Dataset entries:
------------------------------------------------------------

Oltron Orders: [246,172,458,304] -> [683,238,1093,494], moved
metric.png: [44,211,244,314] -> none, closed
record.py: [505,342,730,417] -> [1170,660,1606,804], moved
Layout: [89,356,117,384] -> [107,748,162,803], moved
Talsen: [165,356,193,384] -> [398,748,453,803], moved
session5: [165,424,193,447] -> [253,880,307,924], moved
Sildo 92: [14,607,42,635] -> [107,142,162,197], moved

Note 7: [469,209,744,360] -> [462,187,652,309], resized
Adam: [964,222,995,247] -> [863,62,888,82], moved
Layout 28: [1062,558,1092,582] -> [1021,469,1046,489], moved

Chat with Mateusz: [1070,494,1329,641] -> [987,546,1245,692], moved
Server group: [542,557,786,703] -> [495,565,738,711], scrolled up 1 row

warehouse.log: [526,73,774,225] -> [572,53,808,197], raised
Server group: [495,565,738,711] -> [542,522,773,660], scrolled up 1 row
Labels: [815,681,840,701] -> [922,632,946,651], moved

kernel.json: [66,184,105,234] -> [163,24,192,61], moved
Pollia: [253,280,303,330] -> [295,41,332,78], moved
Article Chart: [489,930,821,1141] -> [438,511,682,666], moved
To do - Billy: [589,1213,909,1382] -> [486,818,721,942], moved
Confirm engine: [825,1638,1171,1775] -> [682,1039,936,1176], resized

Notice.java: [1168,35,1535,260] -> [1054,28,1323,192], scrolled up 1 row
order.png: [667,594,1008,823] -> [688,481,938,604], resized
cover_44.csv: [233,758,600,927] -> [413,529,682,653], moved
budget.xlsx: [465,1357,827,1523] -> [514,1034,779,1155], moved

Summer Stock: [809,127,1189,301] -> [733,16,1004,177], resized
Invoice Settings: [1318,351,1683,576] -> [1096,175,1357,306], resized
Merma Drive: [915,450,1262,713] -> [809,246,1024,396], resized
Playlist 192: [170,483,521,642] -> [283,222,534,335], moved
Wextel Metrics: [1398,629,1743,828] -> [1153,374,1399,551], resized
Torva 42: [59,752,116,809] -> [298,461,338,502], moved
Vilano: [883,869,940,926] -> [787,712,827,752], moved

------------------------------------------------------------

▶ _Exercise description_: Retype every entry, keeping each character as it was.

▶ _Completed task_:
Oltron Orders: [246,172,458,304] -> [683,238,1093,494], moved
metric.png: [44,211,244,314] -> none, closed
record.py: [505,342,730,417] -> [1170,660,1606,804], moved
Layout: [89,356,117,384] -> [107,748,162,803], moved
Talsen: [165,356,193,384] -> [398,748,453,803], moved
session5: [165,424,193,447] -> [253,880,307,924], moved
Sildo 92: [14,607,42,635] -> [107,142,162,197], moved

Note 7: [469,209,744,360] -> [462,187,652,309], resized
Adam: [964,222,995,247] -> [863,62,888,82], moved
Layout 28: [1062,558,1092,582] -> [1021,469,1046,489], moved

Chat with Mateusz: [1070,494,1329,641] -> [987,546,1245,692], moved
Server group: [542,557,786,703] -> [495,565,738,711], scrolled up 1 row

warehouse.log: [526,73,774,225] -> [572,53,808,197], raised
Server group: [495,565,738,711] -> [542,522,773,660], scrolled up 1 row
Labels: [815,681,840,701] -> [922,632,946,651], moved

kernel.json: [66,184,105,234] -> [163,24,192,61], moved
Pollia: [253,280,303,330] -> [295,41,332,78], moved
Article Chart: [489,930,821,1141] -> [438,511,682,666], moved
To do - Billy: [589,1213,909,1382] -> [486,818,721,942], moved
Confirm engine: [825,1638,1171,1775] -> [682,1039,936,1176], resized

Notice.java: [1168,35,1535,260] -> [1054,28,1323,192], scrolled up 1 row
order.png: [667,594,1008,823] -> [688,481,938,604], resized
cover_44.csv: [233,758,600,927] -> [413,529,682,653], moved
budget.xlsx: [465,1357,827,1523] -> [514,1034,779,1155], moved

Summer Stock: [809,127,1189,301] -> [733,16,1004,177], resized
Invoice Settings: [1318,351,1683,576] -> [1096,175,1357,306], resized
Merma Drive: [915,450,1262,713] -> [809,246,1024,396], resized
Playlist 192: [170,483,521,642] -> [283,222,534,335], moved
Wextel Metrics: [1398,629,1743,828] -> [1153,374,1399,551], resized
Torva 42: [59,752,116,809] -> [298,461,338,502], moved
Vilano: [883,869,940,926] -> [787,712,827,752], moved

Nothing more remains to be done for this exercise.